> JOB: Your task is to copy every line of the records below that contains "traffic".

> DATA FOR THIS EXERCISE:
^^^^
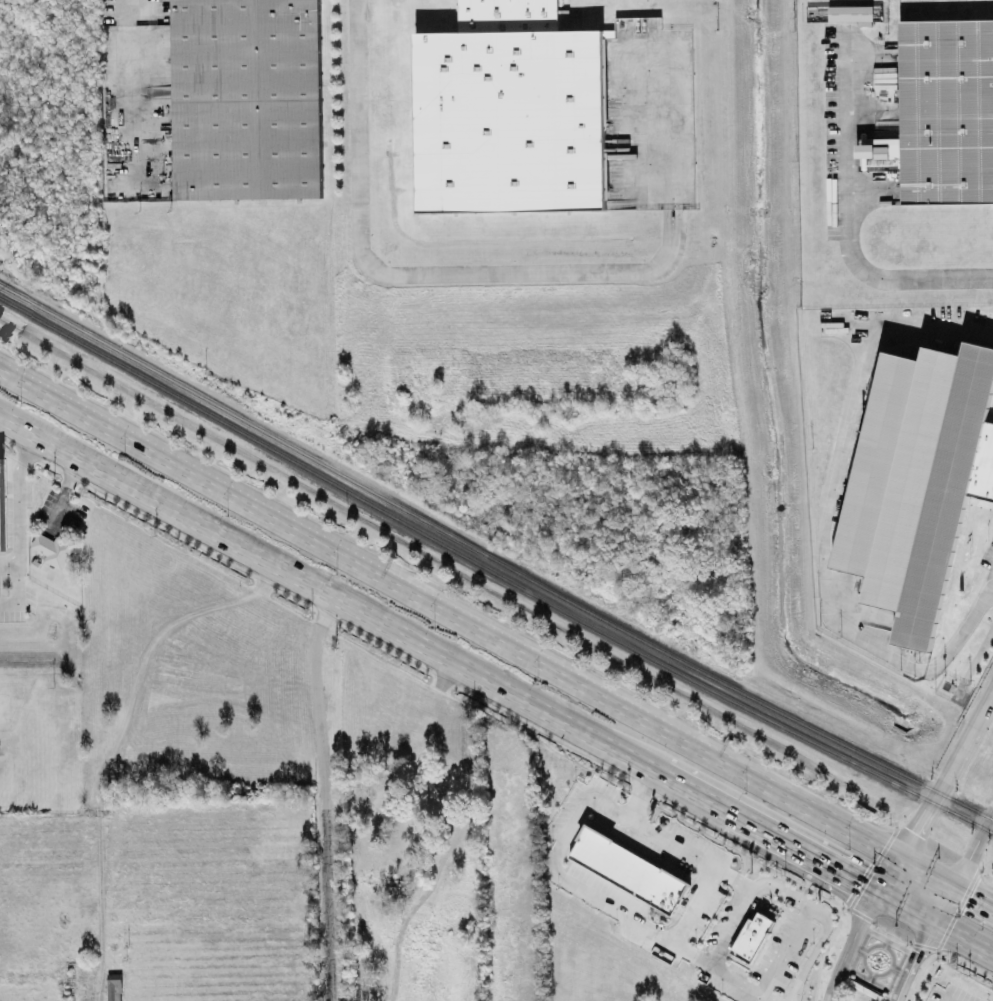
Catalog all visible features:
road: (871, 50)
road: (123, 87)
building: (247, 99)
building: (510, 111)
building: (942, 112)
road: (873, 185)
road: (847, 205)
road: (495, 273)
building: (918, 480)
road: (17, 494)
building: (1, 506)
road: (828, 517)
building: (52, 548)
railway: (493, 558)
road: (8, 564)
railway: (493, 572)
road: (327, 588)
road: (17, 591)
road: (477, 627)
road: (975, 650)
road: (987, 700)
road: (121, 742)
road: (693, 791)
road: (323, 794)
road: (641, 797)
road: (929, 803)
traffic signals: (912, 829)
road: (670, 845)
road: (973, 845)
road: (802, 852)
building: (629, 869)
traffic signals: (854, 881)
traffic signals: (969, 893)
road: (974, 895)
road: (793, 900)
road: (943, 906)
road: (692, 908)
road: (902, 909)
road: (623, 916)
road: (727, 930)
building: (752, 935)
road: (962, 942)
road: (846, 945)
road: (781, 952)
traffic signals: (916, 952)
road: (910, 962)
road: (805, 964)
^^^^
> EXERCISE ANSWER:
traffic signals: (912, 829)
traffic signals: (854, 881)
traffic signals: (969, 893)
traffic signals: (916, 952)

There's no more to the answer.